RECORD EXCERPTS below:
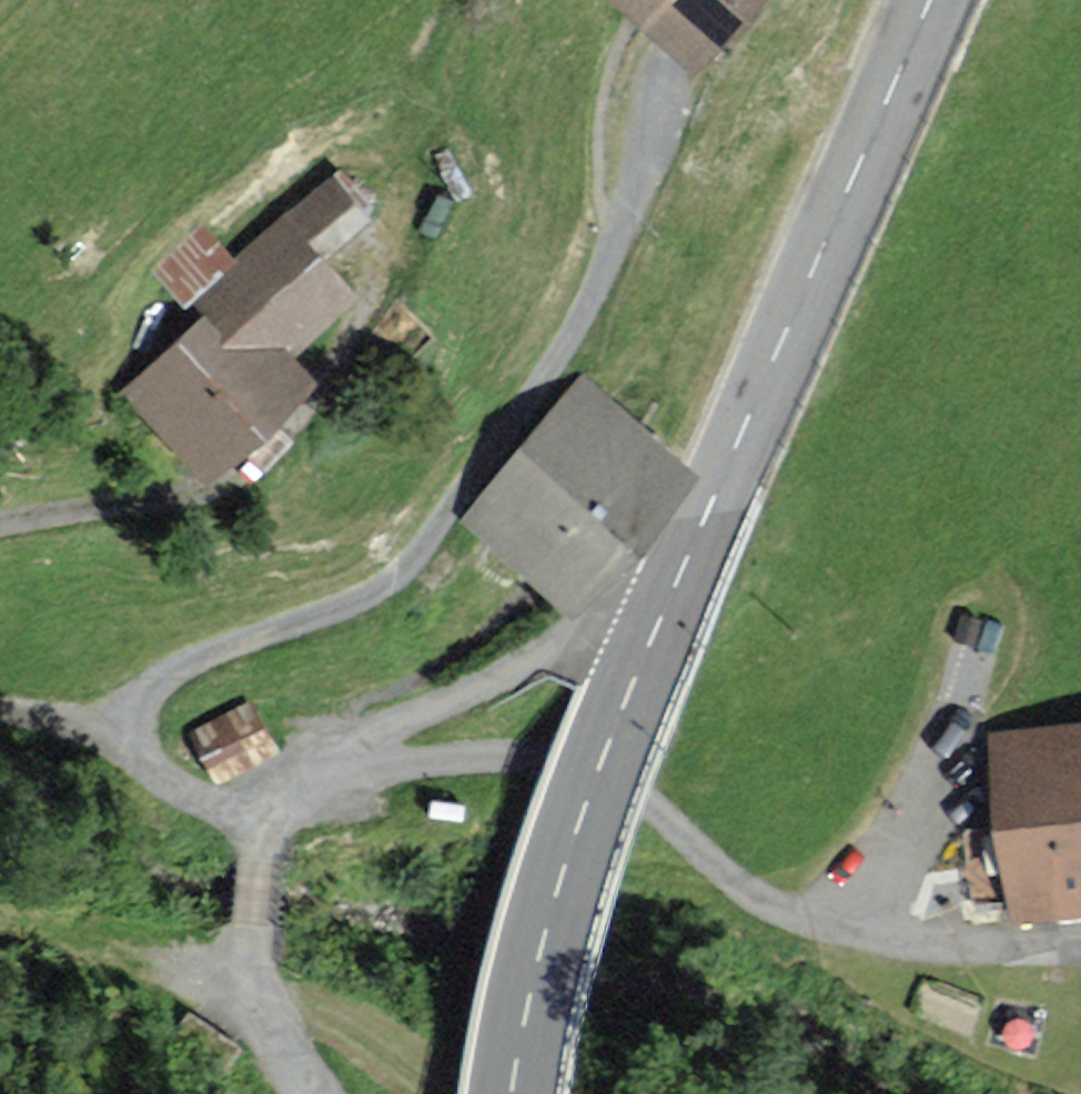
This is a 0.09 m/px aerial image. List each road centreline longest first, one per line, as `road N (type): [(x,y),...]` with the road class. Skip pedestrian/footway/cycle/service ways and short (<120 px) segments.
road 1 (residential): [(671,84),(610,259),(553,363),(411,560),(333,608),(157,679),(108,742)]
road 2 (residential): [(325,772),(533,759),(574,764),(643,796),(723,873),(803,920),(962,952),(1080,950)]
road 3 (secondary): [(656,629),(934,0)]
road 4 (secondary): [(512,1093),(547,930),(656,629)]
road 5 (residential): [(656,629),(611,620),(325,772)]
road 6 (residential): [(323,391),(262,462),(205,494),(0,528)]
road 7 (residential): [(260,835),(254,960),(268,1009),(323,1093)]
road 8 (residential): [(108,742),(234,830),(260,835)]

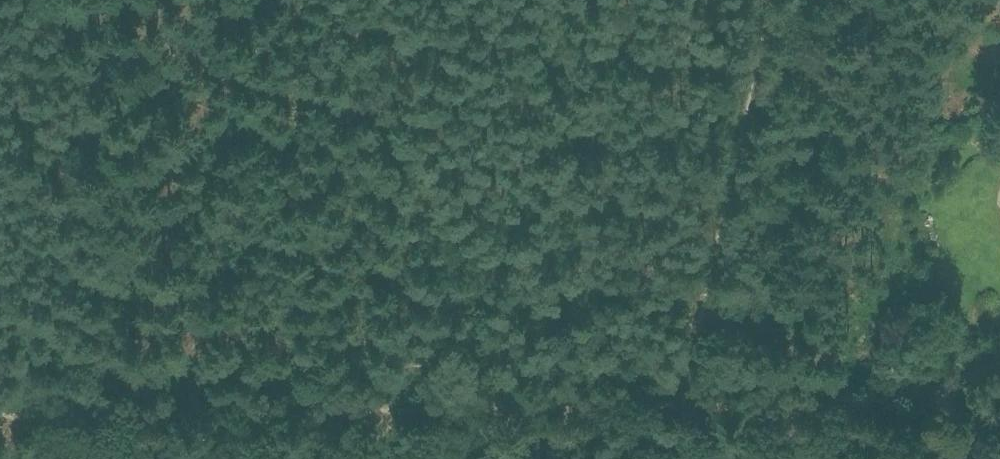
End of RECORD EXCERPTS.
REQUIREMENT –
Every line of the data should be copied as it stands, without the images.

FINISHED EXERCISE –
This is a 0.09 m/px aerial image. List each road centreline longest first, one per line, as `road N (type): [(x,y),...]` with the road class. Skip pedestrian/footway/cycle/service ways and short (<120 px) segments.
road 1 (residential): [(671,84),(610,259),(553,363),(411,560),(333,608),(157,679),(108,742)]
road 2 (residential): [(325,772),(533,759),(574,764),(643,796),(723,873),(803,920),(962,952),(1080,950)]
road 3 (secondary): [(656,629),(934,0)]
road 4 (secondary): [(512,1093),(547,930),(656,629)]
road 5 (residential): [(656,629),(611,620),(325,772)]
road 6 (residential): [(323,391),(262,462),(205,494),(0,528)]
road 7 (residential): [(260,835),(254,960),(268,1009),(323,1093)]
road 8 (residential): [(108,742),(234,830),(260,835)]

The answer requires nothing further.